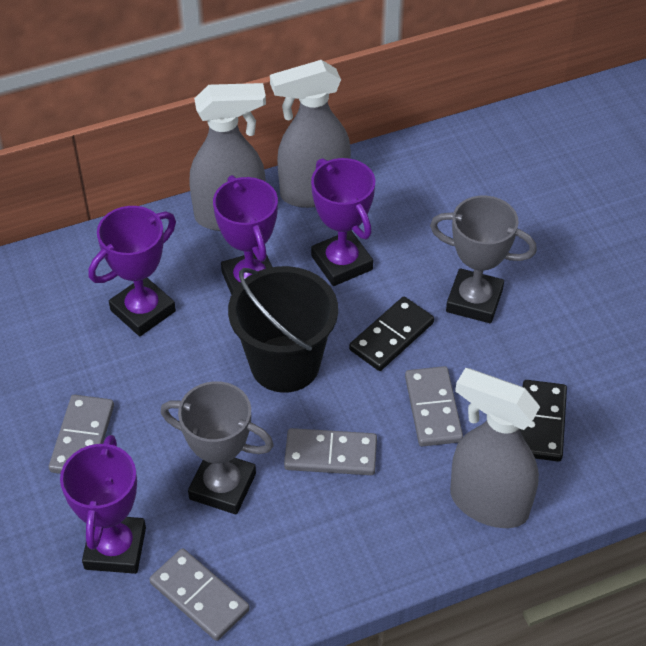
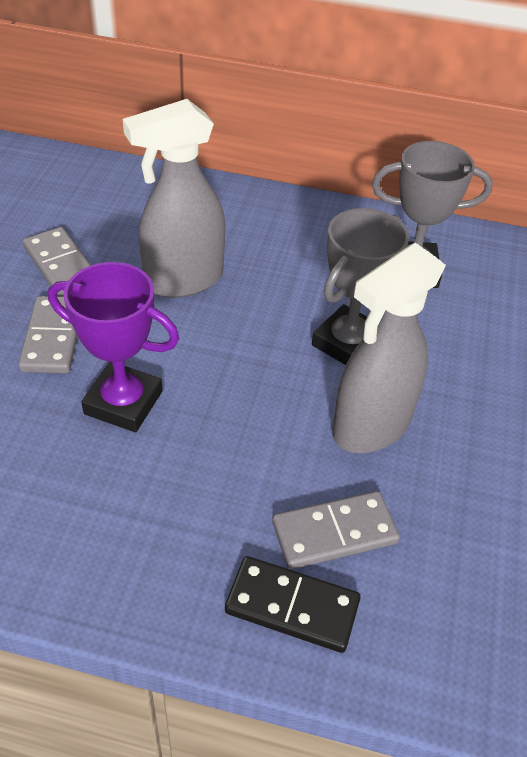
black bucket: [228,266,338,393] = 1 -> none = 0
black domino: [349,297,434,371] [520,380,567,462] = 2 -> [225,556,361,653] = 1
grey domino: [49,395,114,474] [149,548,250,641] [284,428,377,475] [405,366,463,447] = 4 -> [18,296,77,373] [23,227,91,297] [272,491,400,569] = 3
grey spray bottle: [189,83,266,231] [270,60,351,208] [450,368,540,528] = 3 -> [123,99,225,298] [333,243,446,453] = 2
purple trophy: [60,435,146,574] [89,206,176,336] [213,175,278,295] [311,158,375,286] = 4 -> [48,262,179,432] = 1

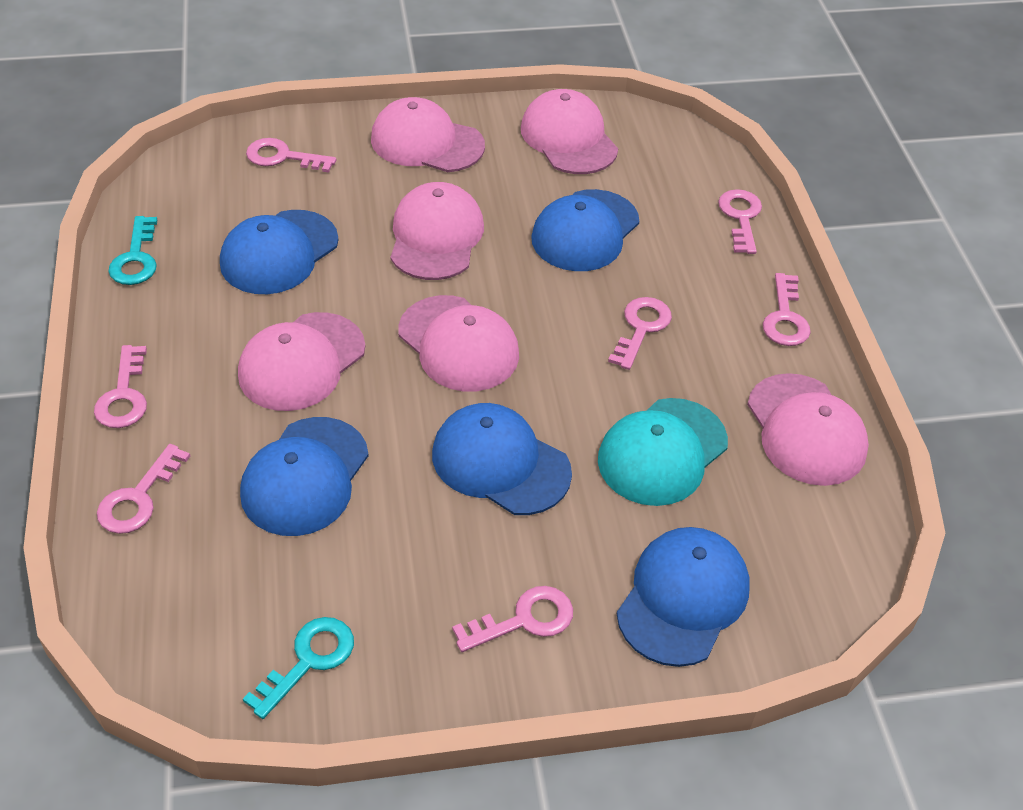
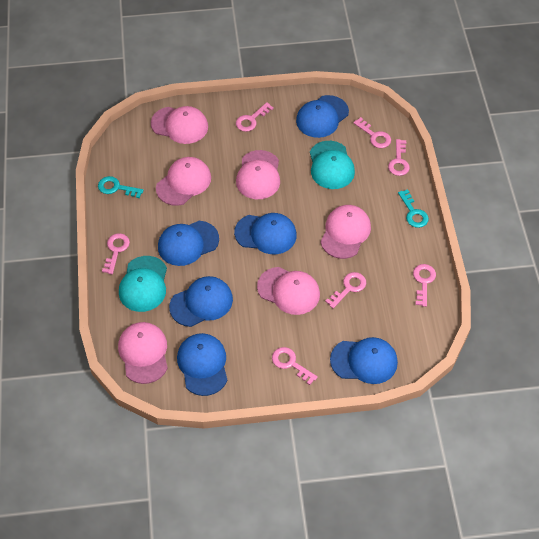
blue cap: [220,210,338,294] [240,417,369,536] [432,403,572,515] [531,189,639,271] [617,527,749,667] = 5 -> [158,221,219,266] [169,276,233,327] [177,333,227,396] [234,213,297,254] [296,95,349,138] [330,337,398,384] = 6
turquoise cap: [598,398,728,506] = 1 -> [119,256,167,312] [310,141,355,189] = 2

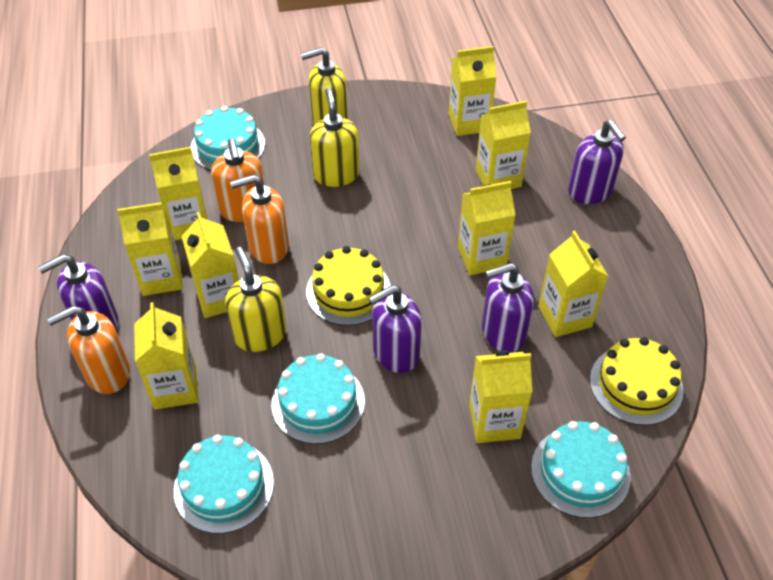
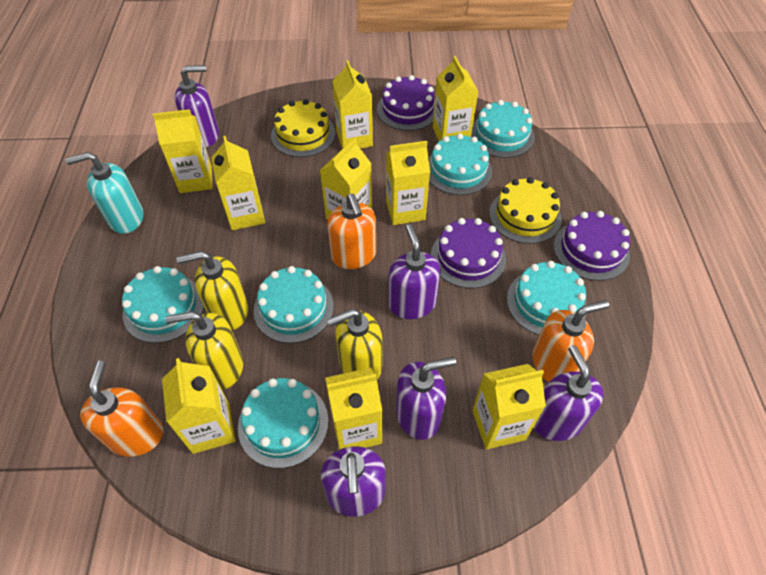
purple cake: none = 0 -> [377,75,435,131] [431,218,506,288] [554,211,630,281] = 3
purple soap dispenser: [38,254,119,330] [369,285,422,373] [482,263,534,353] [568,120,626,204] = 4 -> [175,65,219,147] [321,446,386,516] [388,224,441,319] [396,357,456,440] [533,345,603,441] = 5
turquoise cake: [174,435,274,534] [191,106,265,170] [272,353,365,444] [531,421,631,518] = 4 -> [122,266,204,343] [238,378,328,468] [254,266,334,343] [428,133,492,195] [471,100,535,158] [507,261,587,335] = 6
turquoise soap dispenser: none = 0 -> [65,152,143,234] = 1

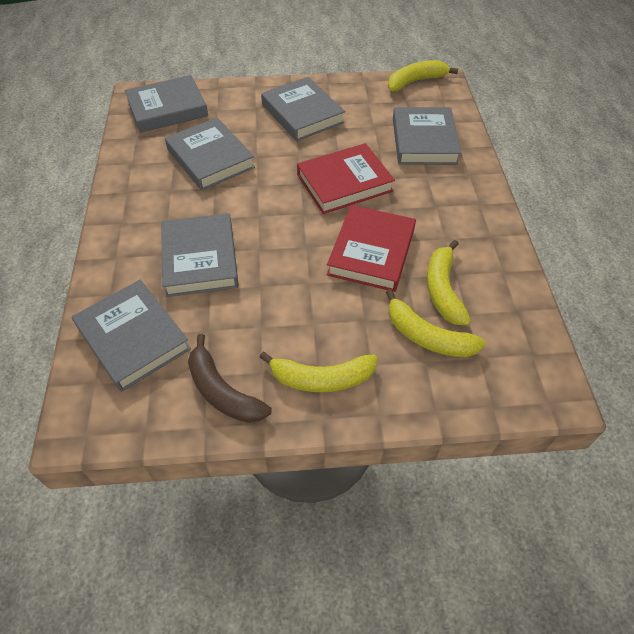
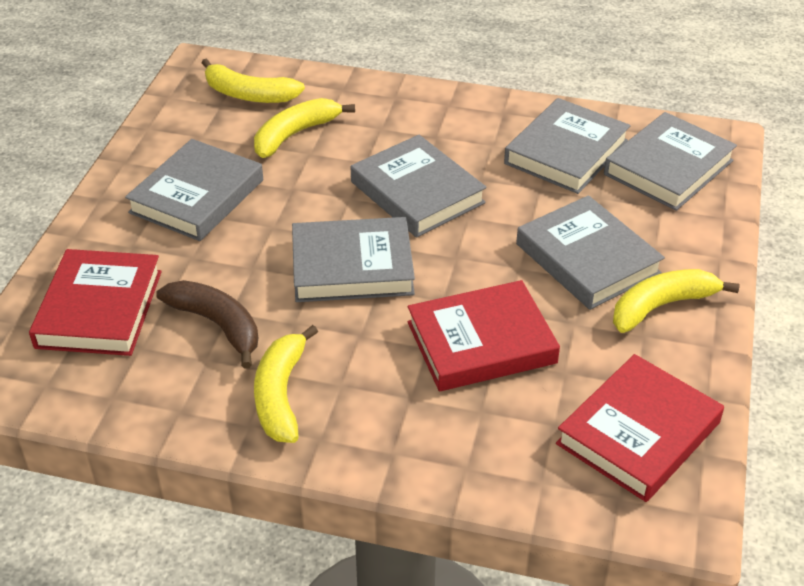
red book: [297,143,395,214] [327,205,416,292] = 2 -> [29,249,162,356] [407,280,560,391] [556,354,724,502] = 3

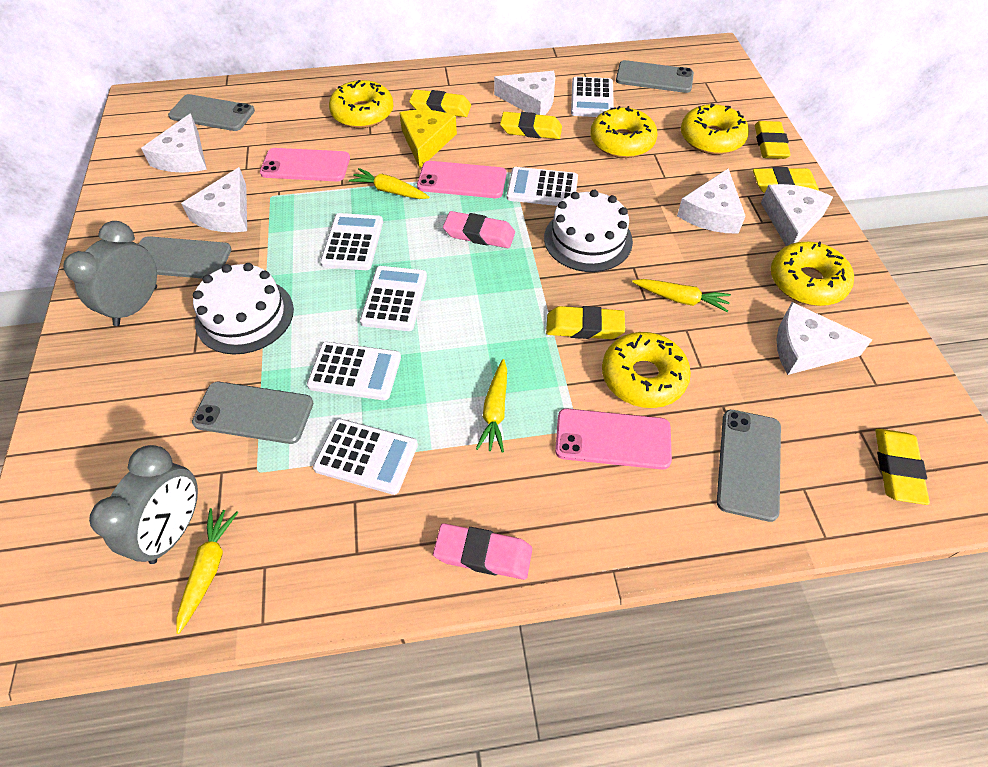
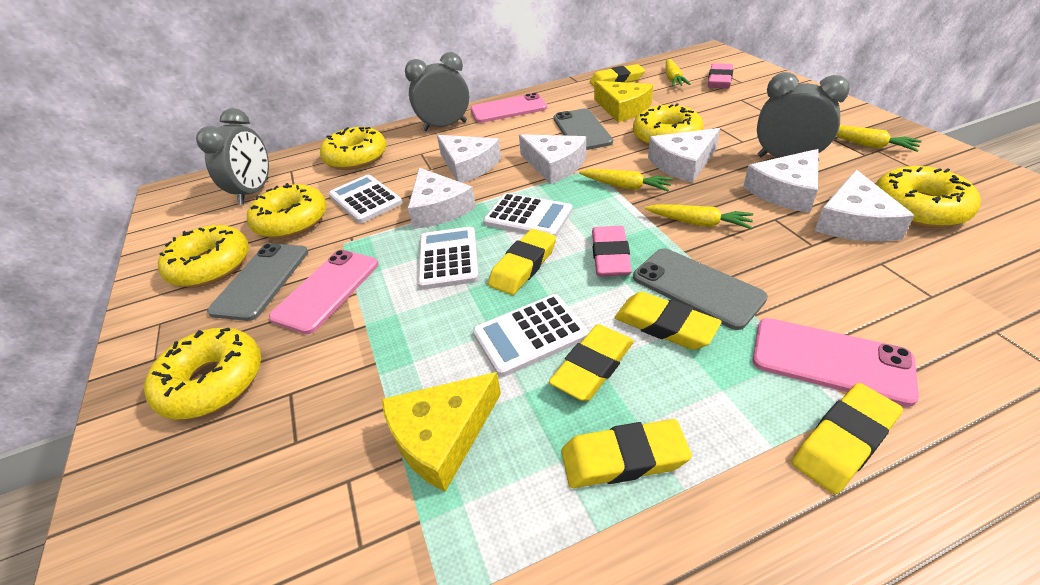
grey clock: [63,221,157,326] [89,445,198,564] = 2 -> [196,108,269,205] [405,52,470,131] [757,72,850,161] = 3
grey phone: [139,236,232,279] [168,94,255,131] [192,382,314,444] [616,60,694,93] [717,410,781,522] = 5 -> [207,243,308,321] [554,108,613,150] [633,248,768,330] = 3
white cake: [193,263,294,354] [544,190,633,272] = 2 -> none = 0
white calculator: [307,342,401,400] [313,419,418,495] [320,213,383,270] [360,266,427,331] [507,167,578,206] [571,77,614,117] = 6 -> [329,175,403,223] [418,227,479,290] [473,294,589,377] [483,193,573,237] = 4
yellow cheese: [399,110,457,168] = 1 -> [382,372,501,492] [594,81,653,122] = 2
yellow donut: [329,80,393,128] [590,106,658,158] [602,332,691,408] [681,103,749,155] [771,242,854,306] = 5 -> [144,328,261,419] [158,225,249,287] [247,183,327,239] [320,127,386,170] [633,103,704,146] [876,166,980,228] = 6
○ ○ ○ ○ ○
Exact copy, no pictures. Write out the lines in the entries above, starting with the line with "turquoise cake: [174,435,274,534]" and going on through the line with "grey clock: [63,221,157,326]", keeping both.

turquoise cake: [174,435,274,534] [191,106,265,170] [272,353,365,444] [531,421,631,518] = 4 -> [122,266,204,343] [238,378,328,468] [254,266,334,343] [428,133,492,195] [471,100,535,158] [507,261,587,335] = 6
turquoise soap dispenser: none = 0 -> [65,152,143,234] = 1

red book: [297,143,395,214] [327,205,416,292] = 2 -> [29,249,162,356] [407,280,560,391] [556,354,724,502] = 3

grey clock: [63,221,157,326] [89,445,198,564] = 2 -> [196,108,269,205] [405,52,470,131] [757,72,850,161] = 3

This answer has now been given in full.